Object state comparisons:
━━━━━━━━━━━━━━━━━━━━

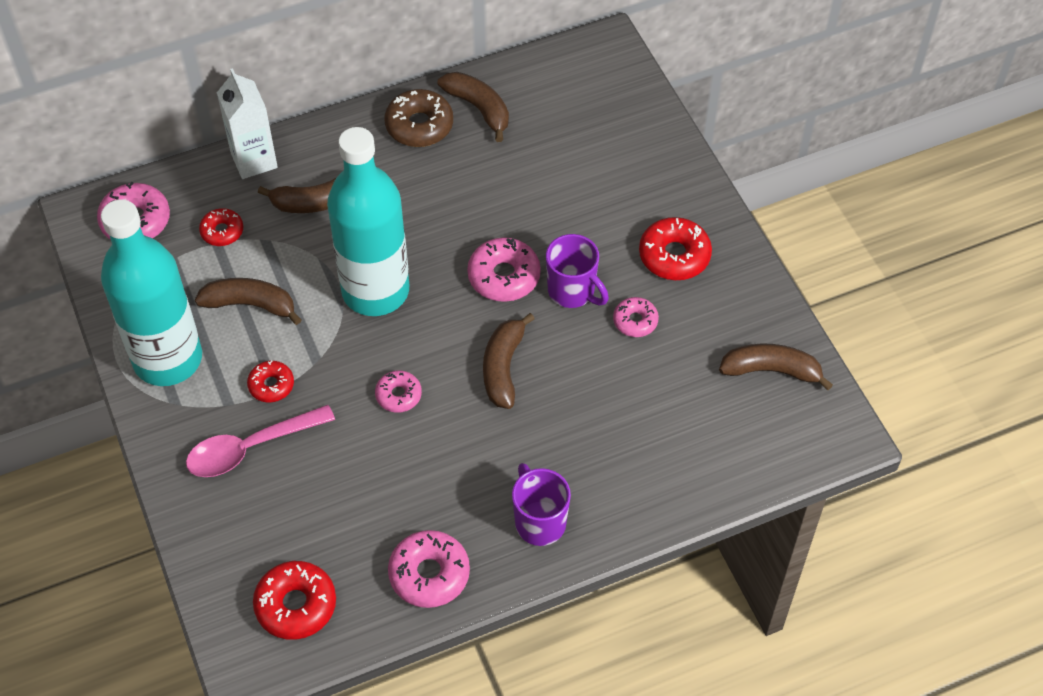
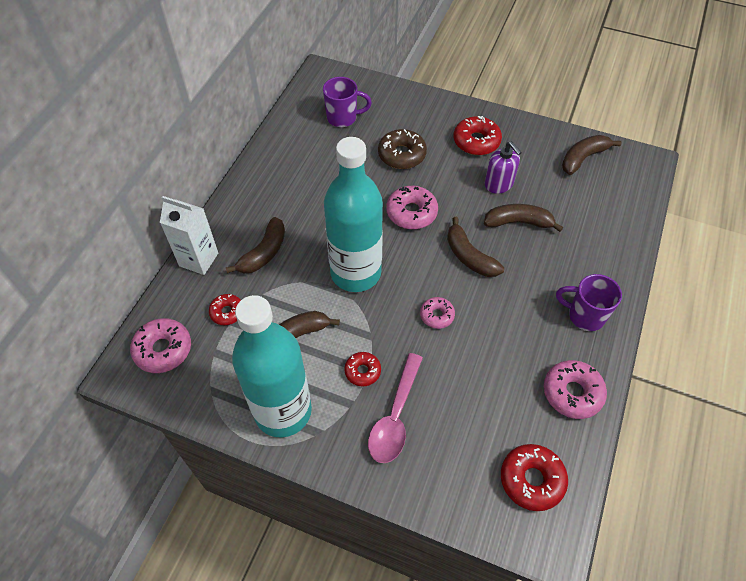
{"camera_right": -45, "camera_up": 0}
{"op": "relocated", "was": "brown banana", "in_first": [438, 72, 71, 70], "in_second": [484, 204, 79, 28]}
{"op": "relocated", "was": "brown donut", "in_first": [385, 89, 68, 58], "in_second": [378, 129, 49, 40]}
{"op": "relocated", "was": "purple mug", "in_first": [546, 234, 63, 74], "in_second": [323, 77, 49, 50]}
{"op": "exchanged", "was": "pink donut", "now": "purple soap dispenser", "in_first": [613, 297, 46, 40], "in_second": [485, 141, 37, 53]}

━━━━━━━━━━━━━━━━━━━━

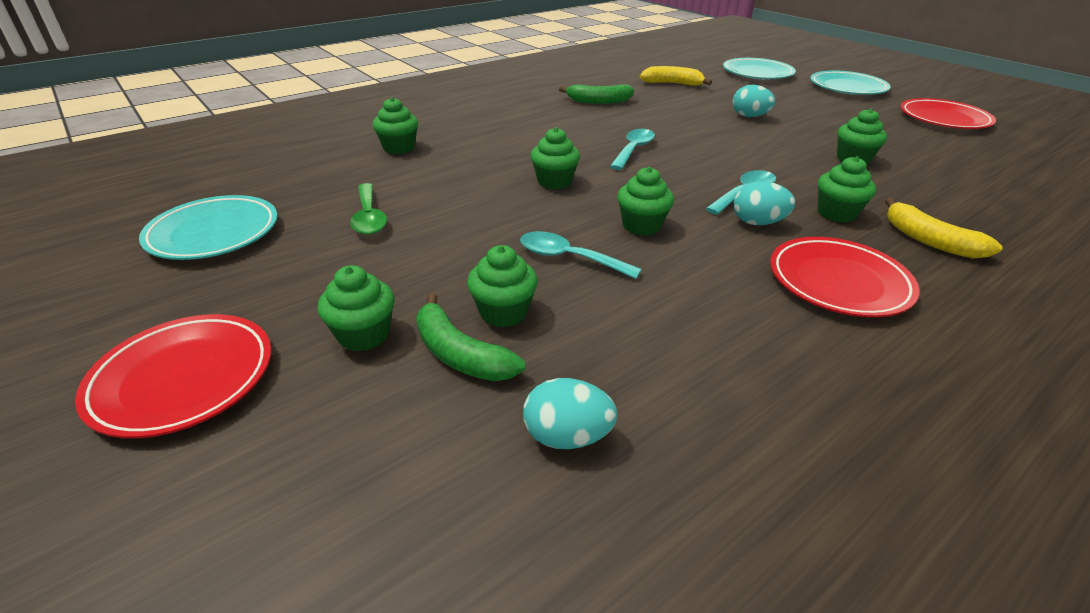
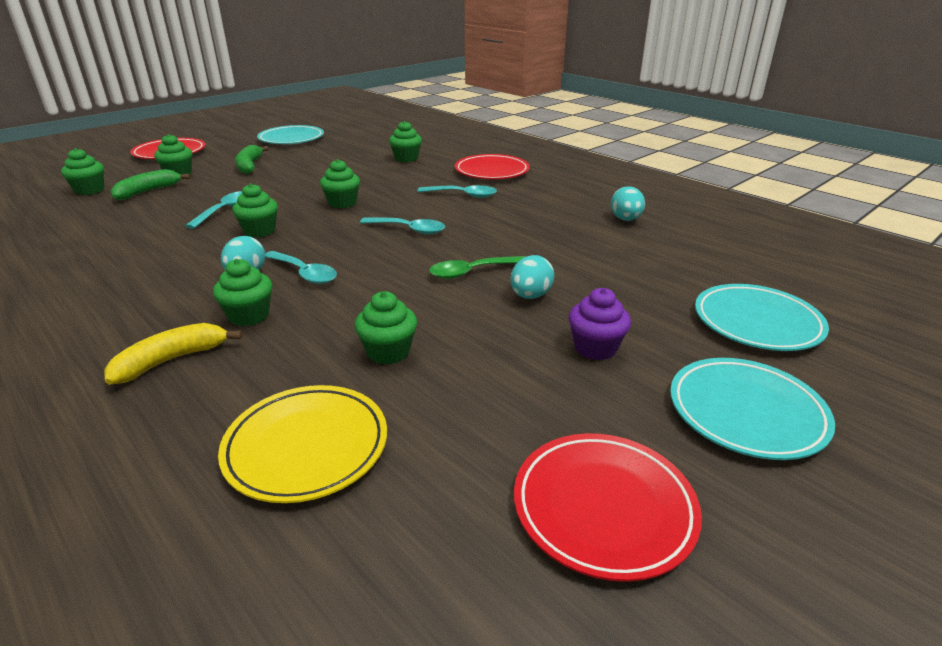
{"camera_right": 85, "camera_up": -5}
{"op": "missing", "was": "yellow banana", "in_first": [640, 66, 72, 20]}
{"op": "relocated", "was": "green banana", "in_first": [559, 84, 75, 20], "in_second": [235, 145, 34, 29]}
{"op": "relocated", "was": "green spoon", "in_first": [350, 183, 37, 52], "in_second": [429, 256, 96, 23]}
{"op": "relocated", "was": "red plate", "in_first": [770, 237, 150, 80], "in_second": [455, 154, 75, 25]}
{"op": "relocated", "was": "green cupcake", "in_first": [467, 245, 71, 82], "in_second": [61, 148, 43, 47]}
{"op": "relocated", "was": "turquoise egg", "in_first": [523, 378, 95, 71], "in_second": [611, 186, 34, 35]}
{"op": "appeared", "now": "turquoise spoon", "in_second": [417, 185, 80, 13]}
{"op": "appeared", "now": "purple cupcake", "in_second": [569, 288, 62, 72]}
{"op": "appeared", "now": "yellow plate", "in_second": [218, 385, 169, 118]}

━━━━━━━━━━━━━━━━━━━━

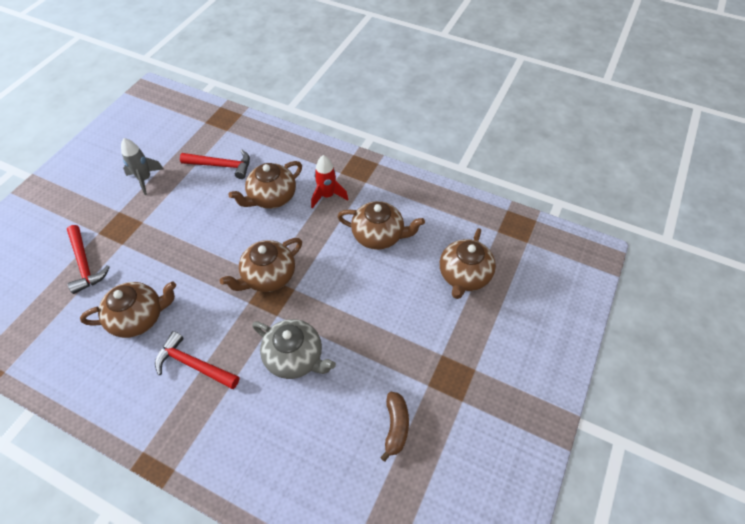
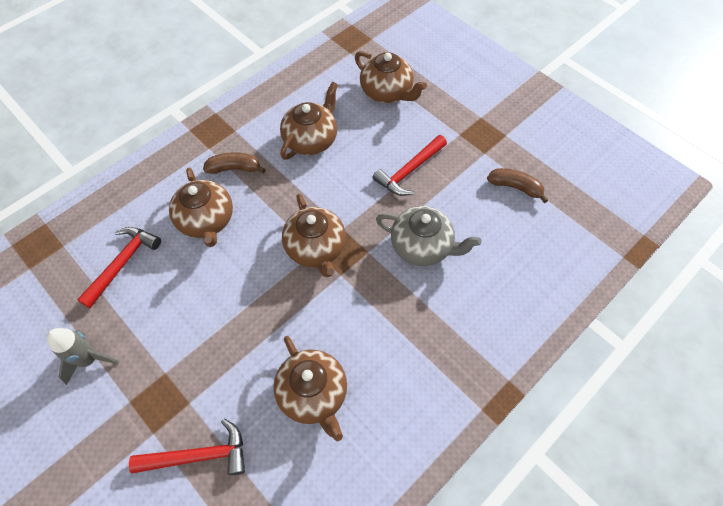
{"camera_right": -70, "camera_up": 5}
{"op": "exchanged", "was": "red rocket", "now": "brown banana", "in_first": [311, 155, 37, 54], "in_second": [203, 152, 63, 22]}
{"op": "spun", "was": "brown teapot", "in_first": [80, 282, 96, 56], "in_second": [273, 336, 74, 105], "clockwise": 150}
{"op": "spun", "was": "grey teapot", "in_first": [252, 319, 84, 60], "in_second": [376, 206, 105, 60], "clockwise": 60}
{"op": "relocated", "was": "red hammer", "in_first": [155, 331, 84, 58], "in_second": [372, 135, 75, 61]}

━━━━━━━━━━━━━━━━━━━━

◆ **Work instructions**
From the entries, copy out each line containing the word "exchanged".

◆ **Answer to this problem**
{"op": "exchanged", "was": "pink donut", "now": "purple soap dispenser", "in_first": [613, 297, 46, 40], "in_second": [485, 141, 37, 53]}
{"op": "exchanged", "was": "red rocket", "now": "brown banana", "in_first": [311, 155, 37, 54], "in_second": [203, 152, 63, 22]}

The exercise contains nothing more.